WHAT TO WORK ON: Every line below between the one holding "camera: 55 degrees right, 0 degrees up" and the one holding "insert: pure white", inclusive, should be copied exactly, and no other line.

DATASET EXCERPTS:
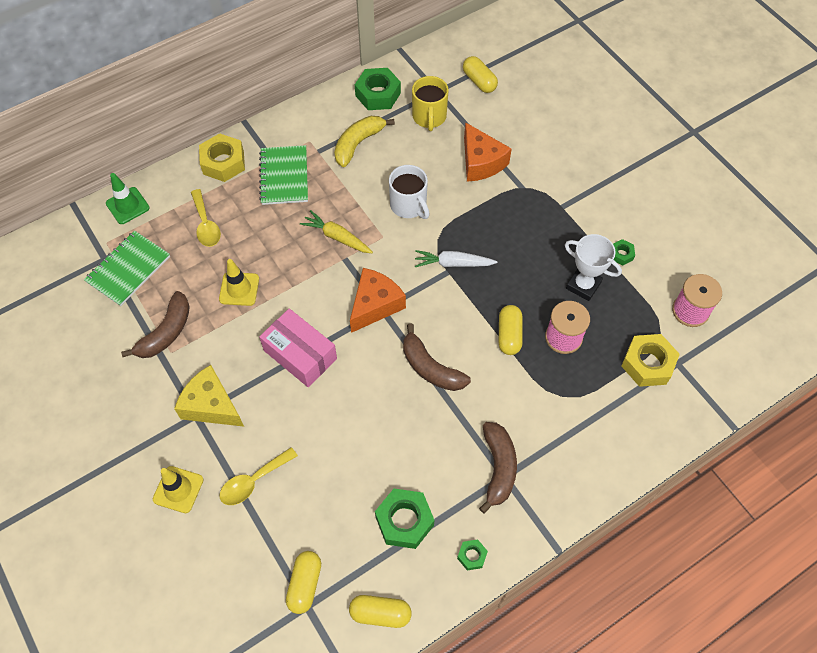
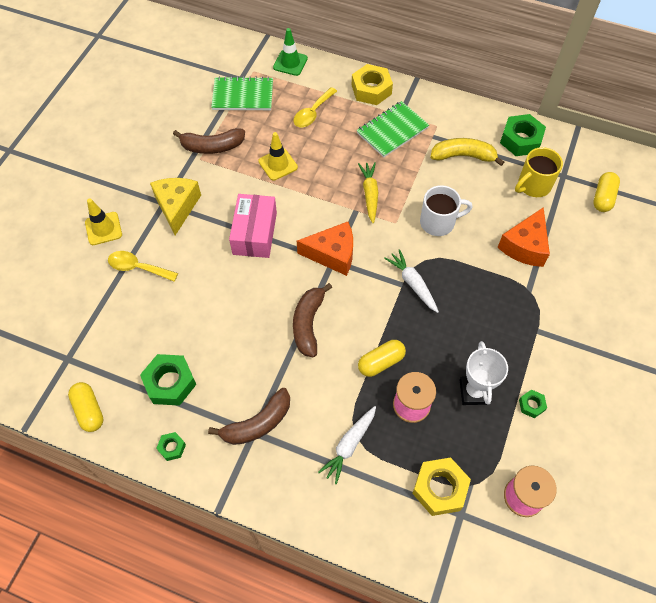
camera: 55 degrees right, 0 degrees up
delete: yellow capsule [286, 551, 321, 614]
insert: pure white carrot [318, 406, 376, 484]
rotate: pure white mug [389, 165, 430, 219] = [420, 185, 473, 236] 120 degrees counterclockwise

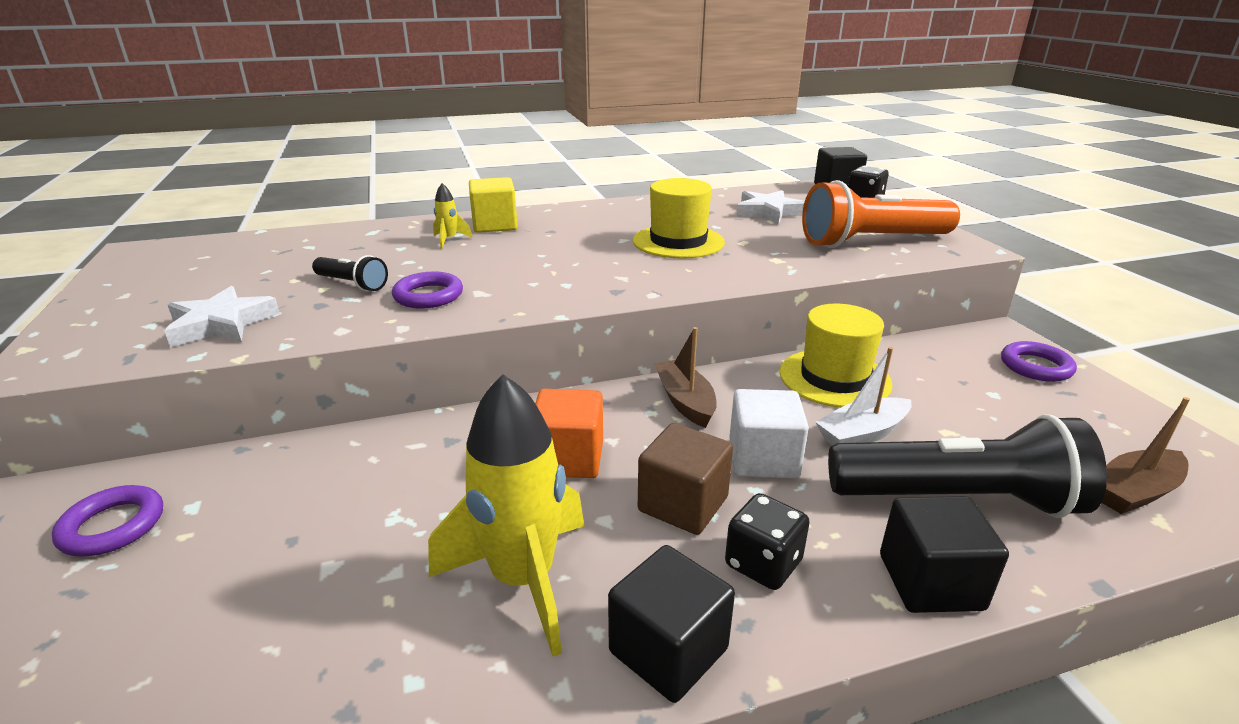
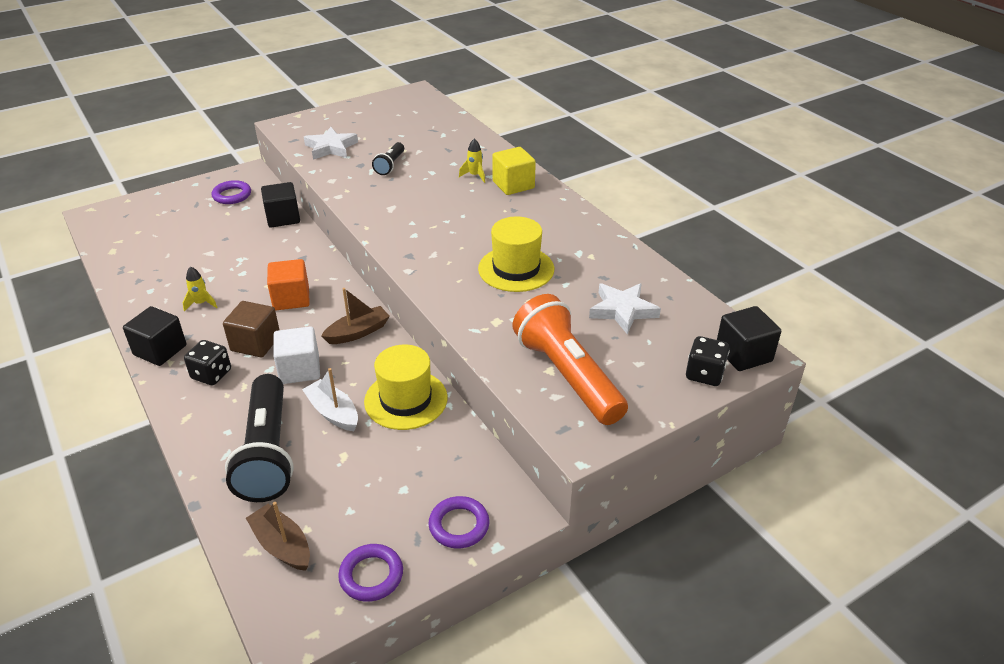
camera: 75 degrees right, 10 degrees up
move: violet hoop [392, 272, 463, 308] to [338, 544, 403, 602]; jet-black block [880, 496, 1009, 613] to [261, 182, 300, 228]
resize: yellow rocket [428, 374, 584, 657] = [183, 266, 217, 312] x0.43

---

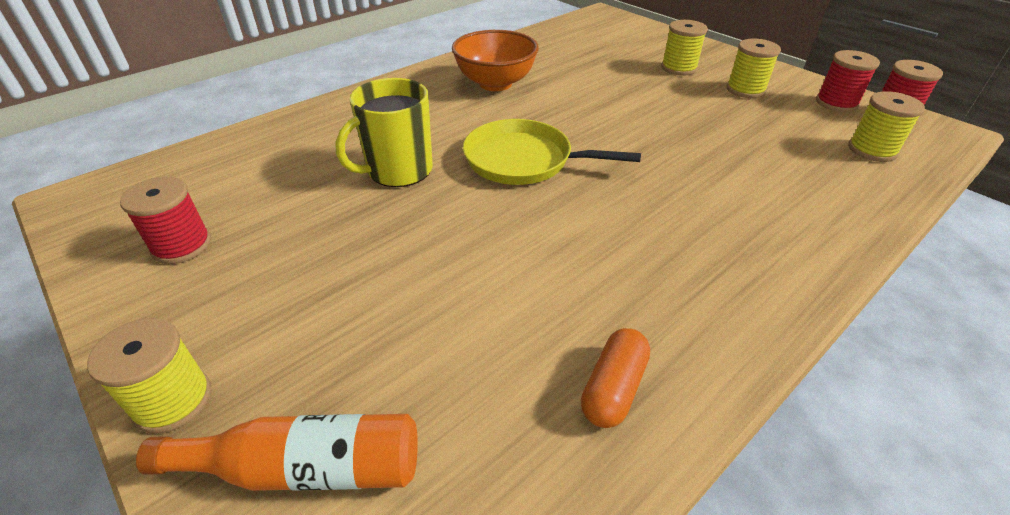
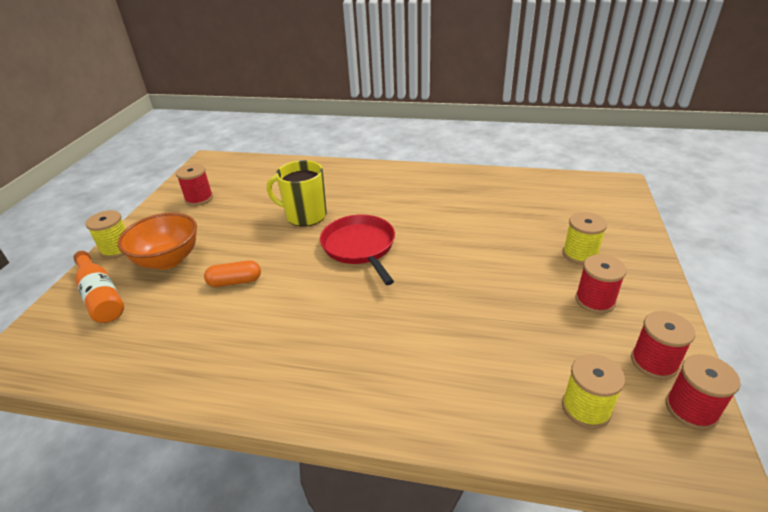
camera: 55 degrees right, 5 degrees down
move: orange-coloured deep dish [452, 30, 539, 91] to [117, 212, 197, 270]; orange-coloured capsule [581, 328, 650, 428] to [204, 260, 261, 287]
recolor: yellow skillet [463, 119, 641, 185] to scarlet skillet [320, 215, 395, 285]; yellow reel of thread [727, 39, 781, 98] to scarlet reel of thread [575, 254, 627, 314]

--

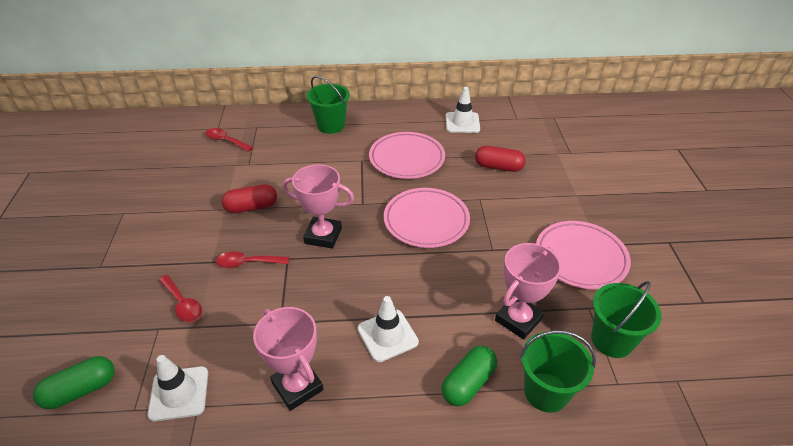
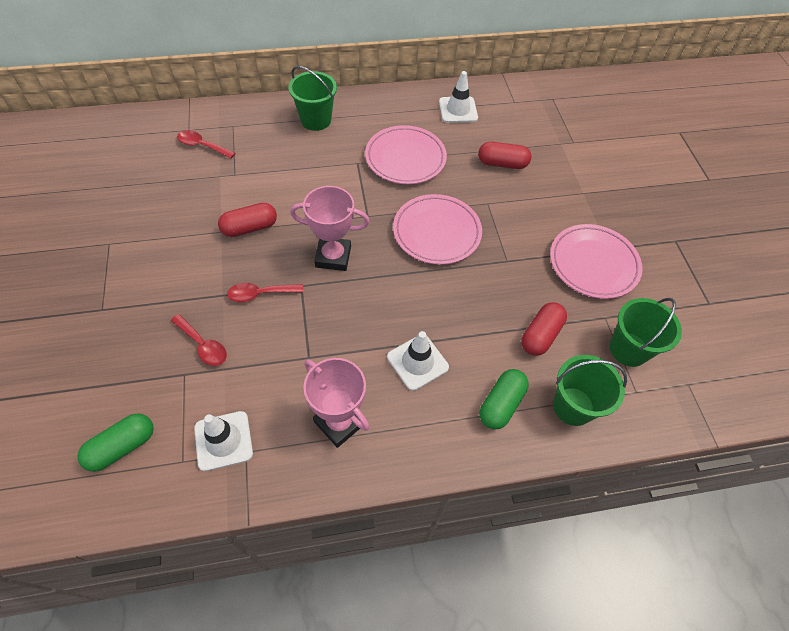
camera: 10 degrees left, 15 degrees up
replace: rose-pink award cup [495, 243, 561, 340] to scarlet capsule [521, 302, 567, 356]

TASK ANSWER:
camera: 55 degrees right, 0 degrees up
delete: yellow capsule [286, 551, 321, 614]
insert: pure white carrot [318, 406, 376, 484]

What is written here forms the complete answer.